Object matching data:
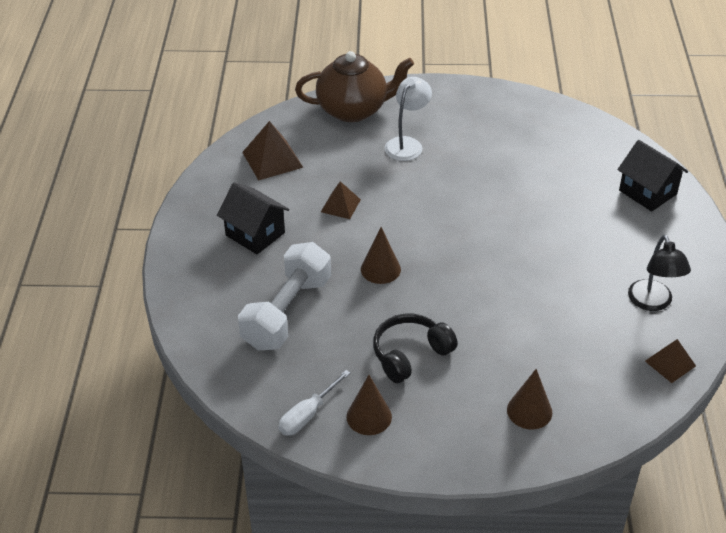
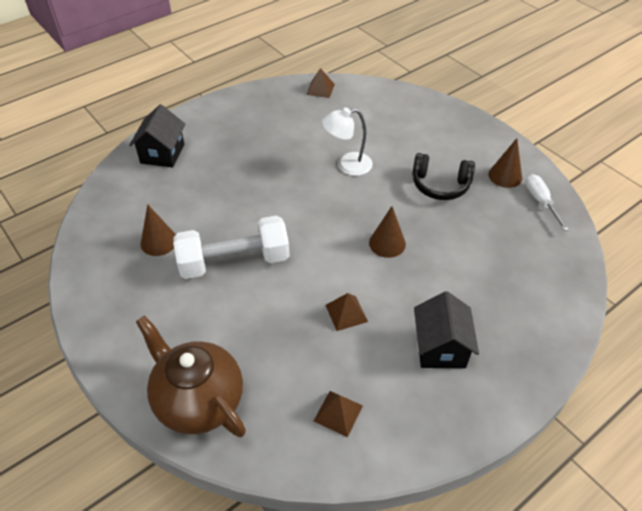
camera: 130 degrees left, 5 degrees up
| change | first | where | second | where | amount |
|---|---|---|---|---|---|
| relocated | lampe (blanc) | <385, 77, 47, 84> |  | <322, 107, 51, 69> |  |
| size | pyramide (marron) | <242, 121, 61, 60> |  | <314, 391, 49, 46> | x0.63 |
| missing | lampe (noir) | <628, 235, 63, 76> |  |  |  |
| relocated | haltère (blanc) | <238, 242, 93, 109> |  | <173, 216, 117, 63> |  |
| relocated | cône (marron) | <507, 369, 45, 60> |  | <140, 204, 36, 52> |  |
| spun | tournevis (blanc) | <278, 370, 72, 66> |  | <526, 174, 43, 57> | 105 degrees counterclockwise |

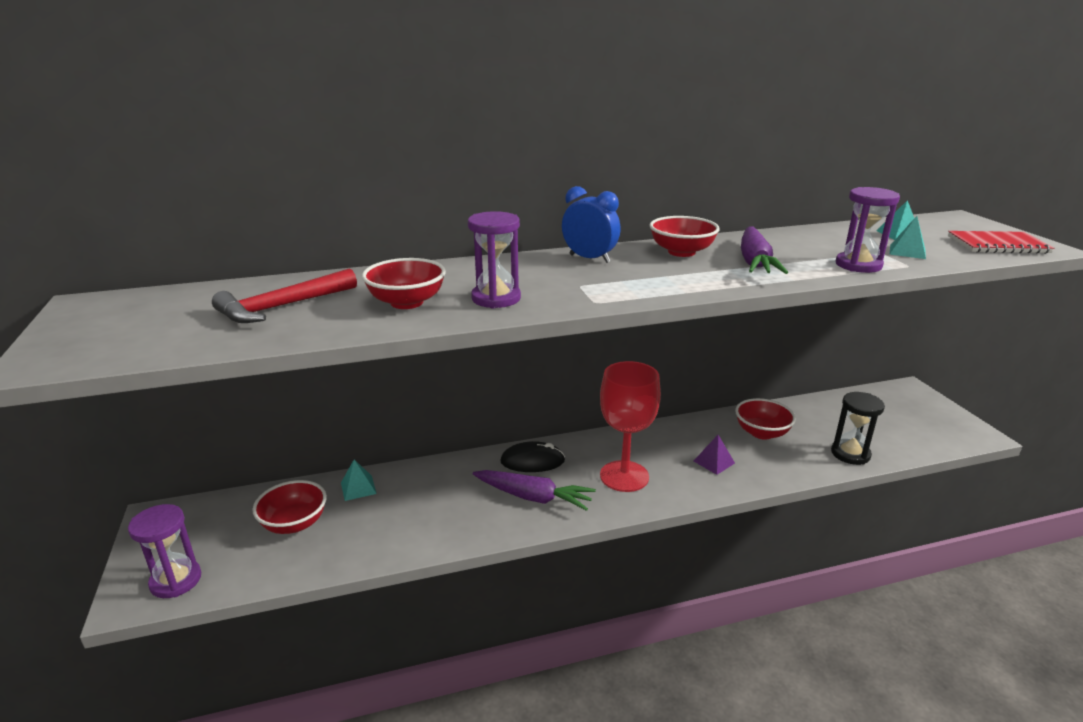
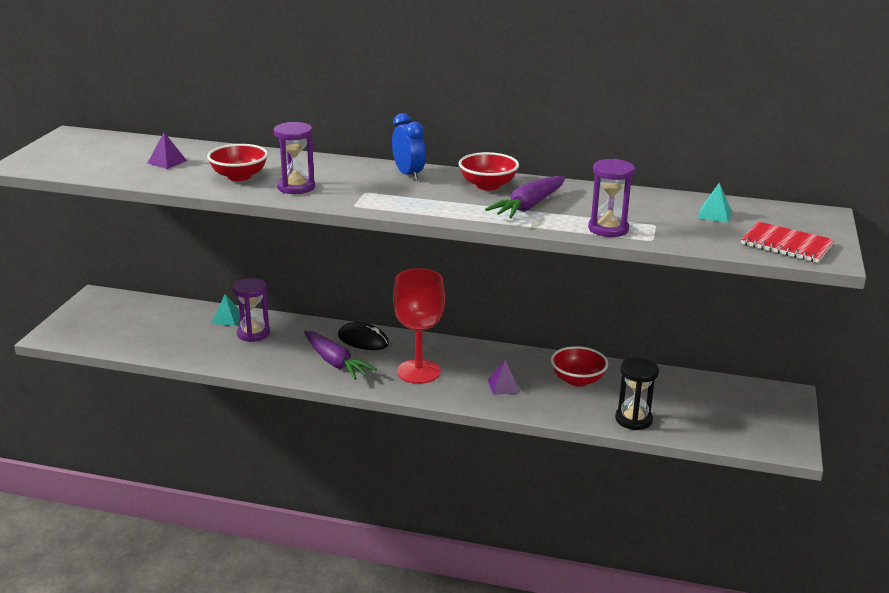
camera: 30 degrees right, 0 degrees up
| change | first | where | second | where | amount |
|---|---|---|---|---|---|
| missing | pyramide (turquoise) | <890, 216, 36, 43> |  |  |  |
| exchanged | marteau (rouge) | <212, 268, 145, 55> | pyramide (violet) | <148, 133, 39, 36> |  |
| missing | bol (rouge) | <252, 480, 75, 54> |  |  |  |
| relocated | sablier (violet) | <128, 504, 73, 94> |  | <233, 278, 37, 64> |  |

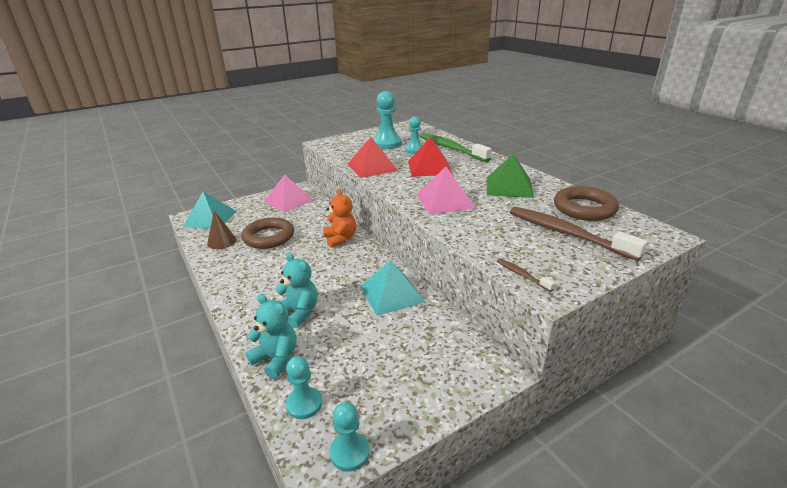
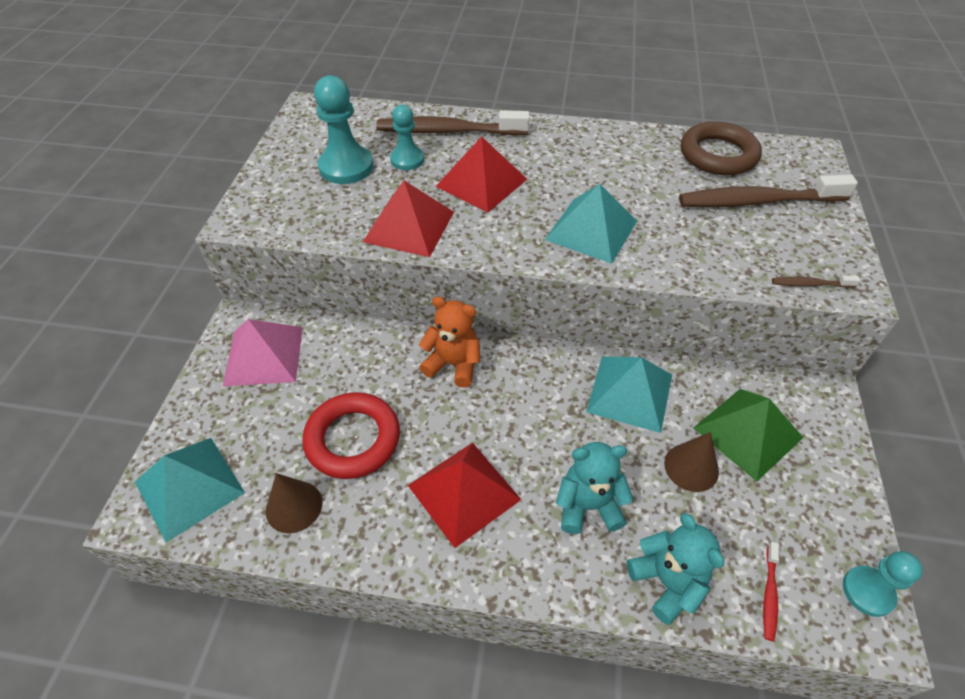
camera: 50 degrees left, 20 degrees up
| change | first | where | second | where | amount |
|---|---|---|---|---|---|
| colour | brosse à dents (vert) | <420, 133, 72, 29> | brosse à dents (marron) | <376, 110, 154, 25> |  |
| relocated | pyramide (vert) | <487, 154, 47, 44> |  | <694, 389, 109, 93> |  |
| colour | pyramide (rose) | <417, 166, 58, 48> | pyramide (turquoise) | <545, 184, 92, 80> |  |
| colour | anneau (marron) | <242, 217, 52, 32> | anneau (rouge) | <302, 392, 98, 87> |  |
| spun | ours en peluche (turquoise) | <246, 294, 50, 85> |  | <627, 513, 97, 112> | 75 degrees clockwise |
| exchanged | pion (turquoise) | <286, 356, 36, 63> | brosse à dents (rouge) | <763, 542, 17, 99> |  |
| appeared |  |  | cône (marron) | <664, 432, 55, 60> |  |
| appeared |  |  | pyramide (rouge) | <408, 443, 114, 105> |  |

→ **Task objective**: Copy out the lines beginning at the one that contains "432, 55, 60>". Stop at the final line of the data, and include it.

→ **Answer box**:
| appeared |  |  | cône (marron) | <664, 432, 55, 60> |  |
| appeared |  |  | pyramide (rouge) | <408, 443, 114, 105> |  |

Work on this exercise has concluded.